++++ Data to use ++++
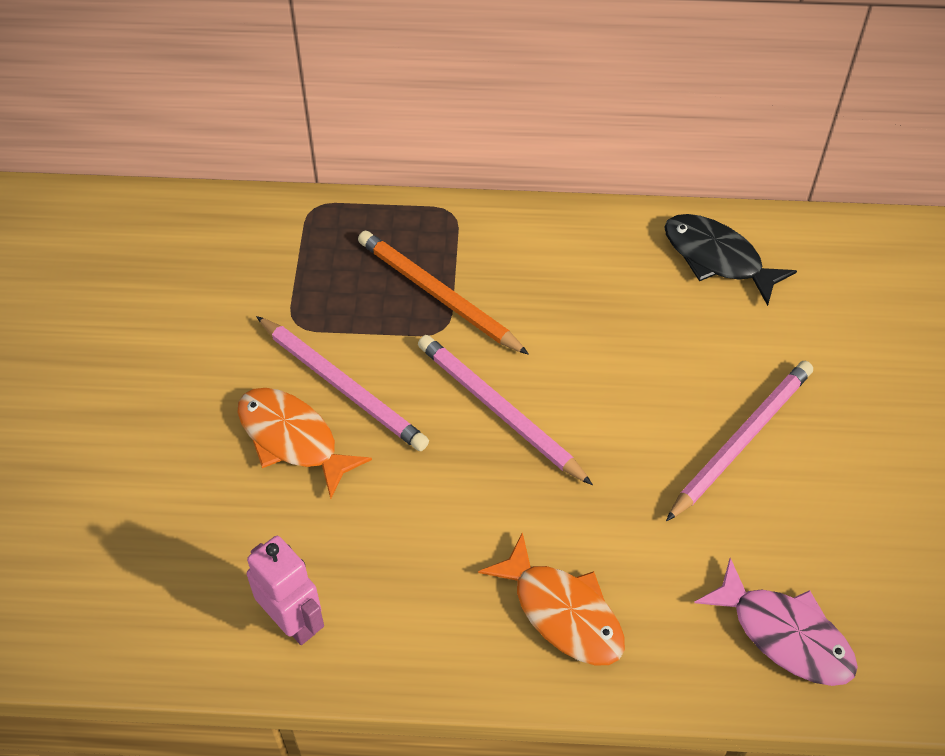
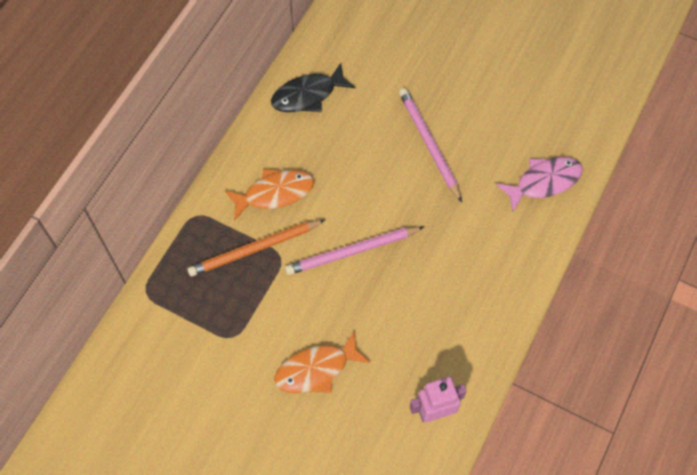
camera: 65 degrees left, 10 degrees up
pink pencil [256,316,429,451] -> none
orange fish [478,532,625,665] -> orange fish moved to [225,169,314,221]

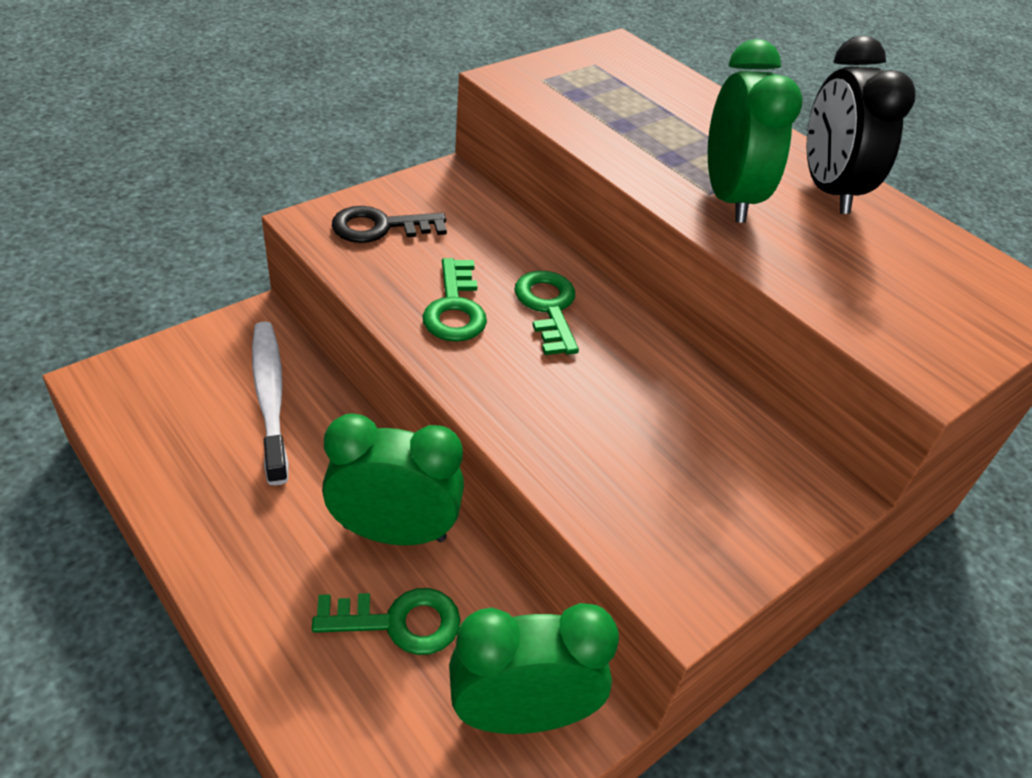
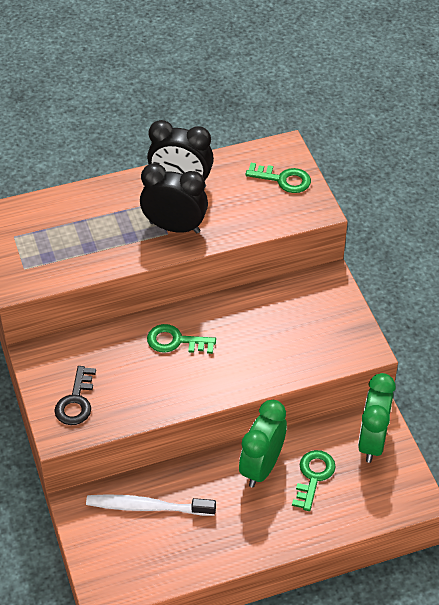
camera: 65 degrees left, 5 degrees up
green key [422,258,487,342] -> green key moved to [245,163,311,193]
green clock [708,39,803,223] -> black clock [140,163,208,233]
++++
Exercise details
Everything in the data except the pictures must appear in your answer unchanged.

Written solution
camera: 65 degrees left, 10 degrees up
pink pencil [256,316,429,451] -> none
orange fish [478,532,625,665] -> orange fish moved to [225,169,314,221]

camera: 65 degrees left, 5 degrees up
green key [422,258,487,342] -> green key moved to [245,163,311,193]
green clock [708,39,803,223] -> black clock [140,163,208,233]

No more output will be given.